> [Task item]: What you return should match the data below exactly, with no pictures in it.

> [Supplied material]:
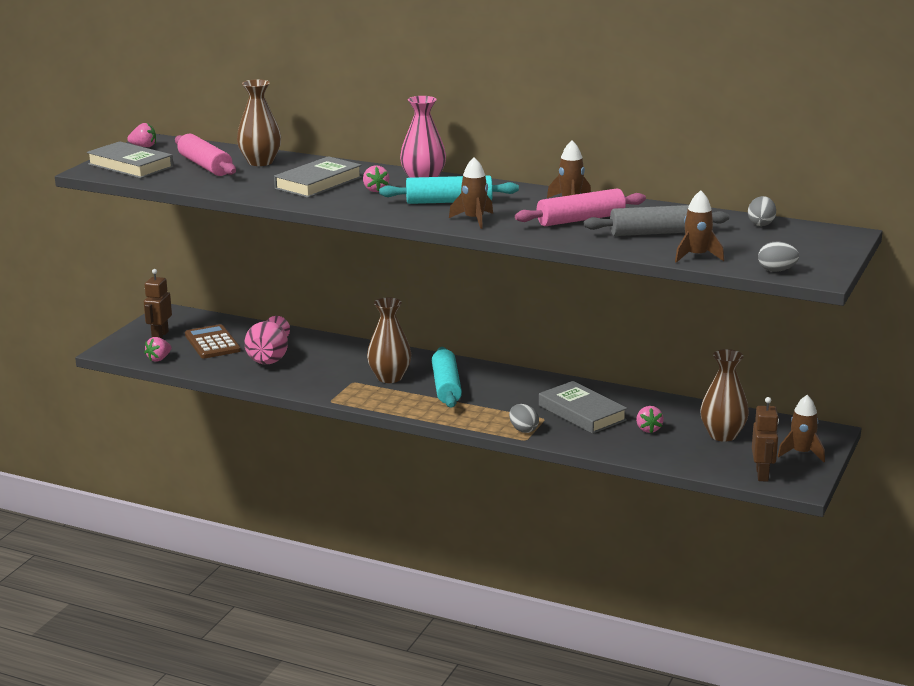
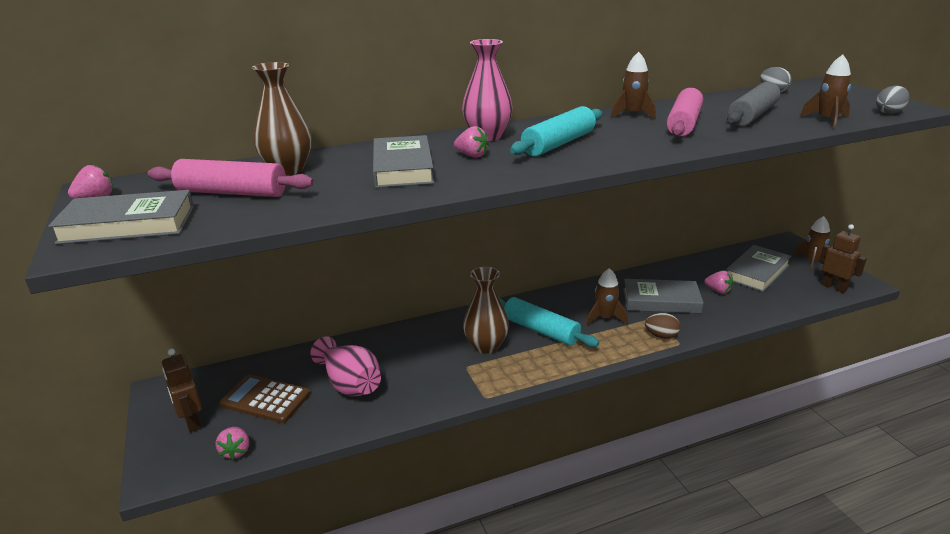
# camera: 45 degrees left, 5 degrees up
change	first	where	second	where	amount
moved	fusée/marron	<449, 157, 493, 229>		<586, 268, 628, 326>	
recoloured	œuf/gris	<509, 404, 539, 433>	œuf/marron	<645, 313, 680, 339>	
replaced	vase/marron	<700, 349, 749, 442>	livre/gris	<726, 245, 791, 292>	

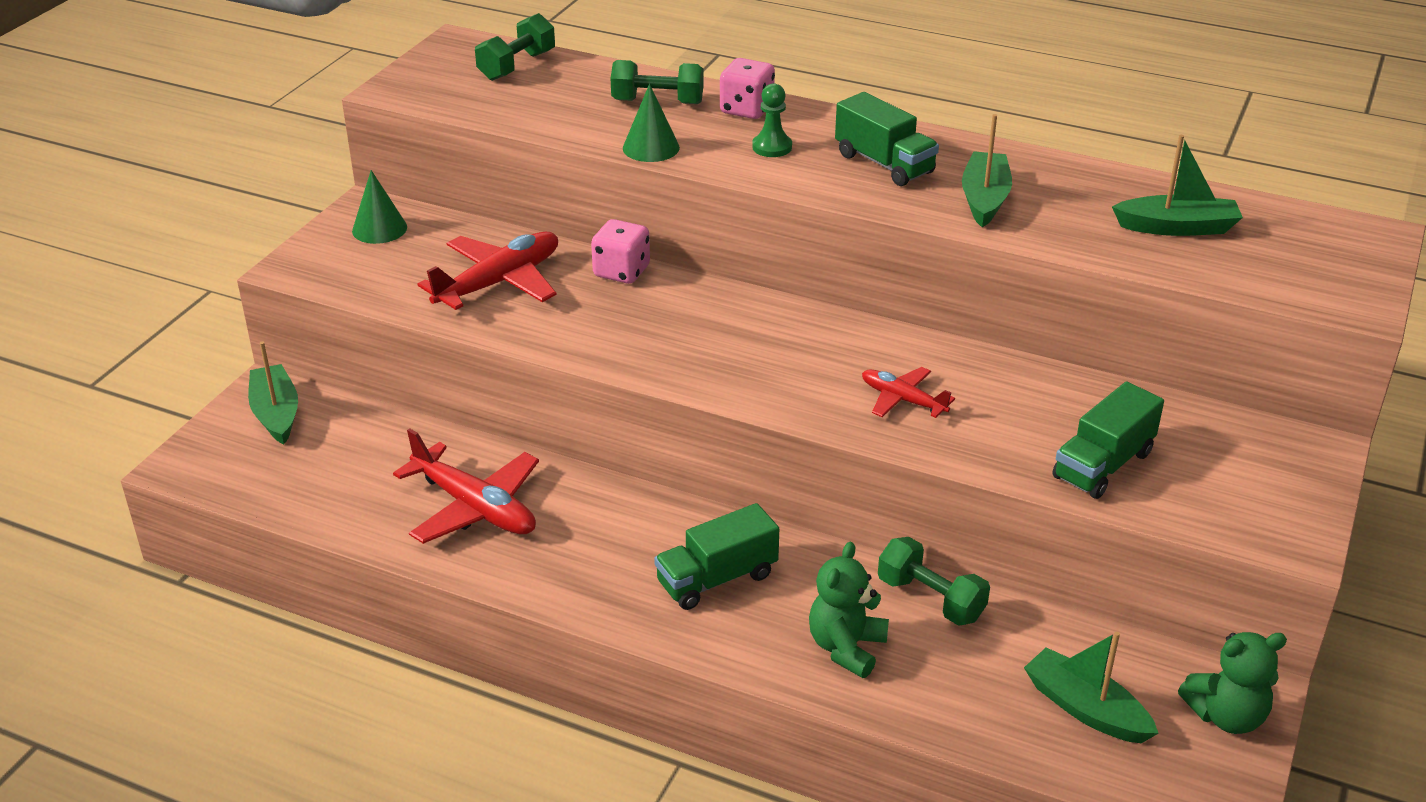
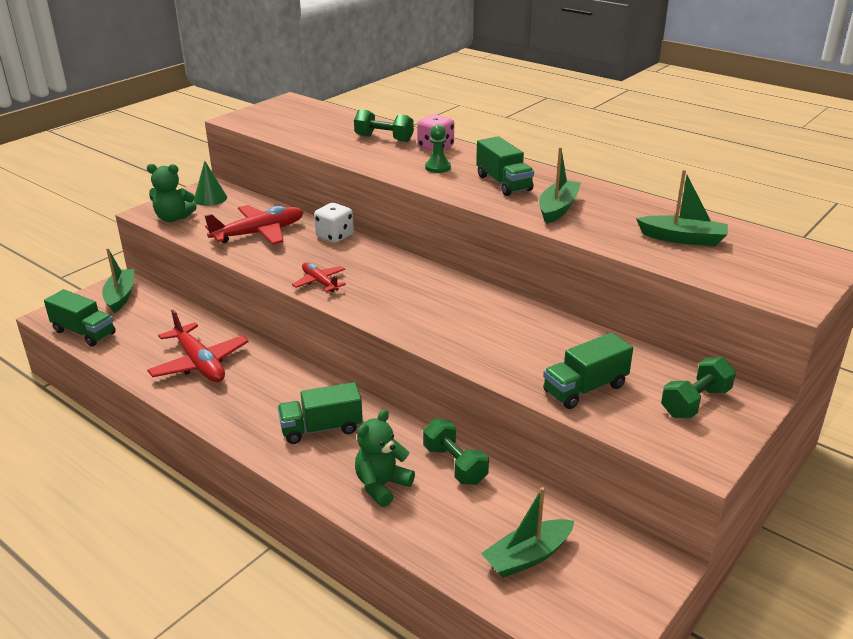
# camera: 15 degrees right, 5 degrees down
change	first	where	second	where	amount
moved	haltère/vert	<475, 13, 555, 81>		<661, 357, 736, 418>	
recoloured	dé/rose	<591, 219, 650, 284>	dé/blanc	<314, 203, 354, 243>	
removed	cône/vert	<623, 84, 680, 162>			
moved	avion/rouge	<862, 367, 955, 418>		<292, 263, 346, 292>	
turned	bateau/vert	<1024, 632, 1158, 744>		<481, 487, 574, 578>	90 degrees counterclockwise
moved	ours en peluche/vert	<1178, 632, 1287, 734>		<147, 164, 196, 222>	
added			camion/vert	<44, 289, 116, 346>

> [Answer to this problem]:
# camera: 45 degrees left, 5 degrees up
change	first	where	second	where	amount
moved	fusée/marron	<449, 157, 493, 229>		<586, 268, 628, 326>	
recoloured	œuf/gris	<509, 404, 539, 433>	œuf/marron	<645, 313, 680, 339>	
replaced	vase/marron	<700, 349, 749, 442>	livre/gris	<726, 245, 791, 292>	

# camera: 15 degrees right, 5 degrees down
change	first	where	second	where	amount
moved	haltère/vert	<475, 13, 555, 81>		<661, 357, 736, 418>	
recoloured	dé/rose	<591, 219, 650, 284>	dé/blanc	<314, 203, 354, 243>	
removed	cône/vert	<623, 84, 680, 162>			
moved	avion/rouge	<862, 367, 955, 418>		<292, 263, 346, 292>	
turned	bateau/vert	<1024, 632, 1158, 744>		<481, 487, 574, 578>	90 degrees counterclockwise
moved	ours en peluche/vert	<1178, 632, 1287, 734>		<147, 164, 196, 222>	
added			camion/vert	<44, 289, 116, 346>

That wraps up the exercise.